***** EXCERPTED DATA *****
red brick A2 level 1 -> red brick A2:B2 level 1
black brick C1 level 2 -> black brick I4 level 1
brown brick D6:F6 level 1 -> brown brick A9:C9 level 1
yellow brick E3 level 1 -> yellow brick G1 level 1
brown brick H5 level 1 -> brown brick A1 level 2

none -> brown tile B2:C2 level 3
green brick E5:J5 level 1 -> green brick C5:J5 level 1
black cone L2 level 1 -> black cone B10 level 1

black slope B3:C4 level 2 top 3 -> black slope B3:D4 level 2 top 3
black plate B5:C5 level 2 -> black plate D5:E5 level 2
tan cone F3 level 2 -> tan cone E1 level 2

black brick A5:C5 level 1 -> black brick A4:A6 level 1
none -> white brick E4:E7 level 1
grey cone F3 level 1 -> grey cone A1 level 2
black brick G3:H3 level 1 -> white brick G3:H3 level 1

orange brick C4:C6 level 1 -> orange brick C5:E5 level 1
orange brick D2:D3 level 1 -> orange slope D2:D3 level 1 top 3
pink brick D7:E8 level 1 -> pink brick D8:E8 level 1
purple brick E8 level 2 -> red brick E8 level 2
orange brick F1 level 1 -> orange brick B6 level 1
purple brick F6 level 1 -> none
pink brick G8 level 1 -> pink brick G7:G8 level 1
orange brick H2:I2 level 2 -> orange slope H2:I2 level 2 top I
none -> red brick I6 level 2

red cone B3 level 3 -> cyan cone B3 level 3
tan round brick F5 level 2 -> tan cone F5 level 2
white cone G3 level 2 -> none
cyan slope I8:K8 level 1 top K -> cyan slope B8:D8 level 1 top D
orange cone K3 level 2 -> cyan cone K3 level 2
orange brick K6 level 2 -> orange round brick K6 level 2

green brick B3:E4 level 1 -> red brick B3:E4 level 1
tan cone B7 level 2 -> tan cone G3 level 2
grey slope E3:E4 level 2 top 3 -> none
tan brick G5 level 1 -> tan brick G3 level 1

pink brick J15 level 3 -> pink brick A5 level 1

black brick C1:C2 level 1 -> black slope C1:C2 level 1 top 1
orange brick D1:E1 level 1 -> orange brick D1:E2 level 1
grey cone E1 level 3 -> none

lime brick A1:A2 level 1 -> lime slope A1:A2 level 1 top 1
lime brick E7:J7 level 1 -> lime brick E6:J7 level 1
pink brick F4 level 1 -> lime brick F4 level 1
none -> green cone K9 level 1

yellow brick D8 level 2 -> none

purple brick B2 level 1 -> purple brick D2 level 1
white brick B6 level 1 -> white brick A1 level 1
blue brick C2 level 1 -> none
*****
Above this instruction are the records; retype exactly the lines from the one containing "tan round brick" up to and including the one containing "orange brick K6".

▶ **RESULT**:
tan round brick F5 level 2 -> tan cone F5 level 2
white cone G3 level 2 -> none
cyan slope I8:K8 level 1 top K -> cyan slope B8:D8 level 1 top D
orange cone K3 level 2 -> cyan cone K3 level 2
orange brick K6 level 2 -> orange round brick K6 level 2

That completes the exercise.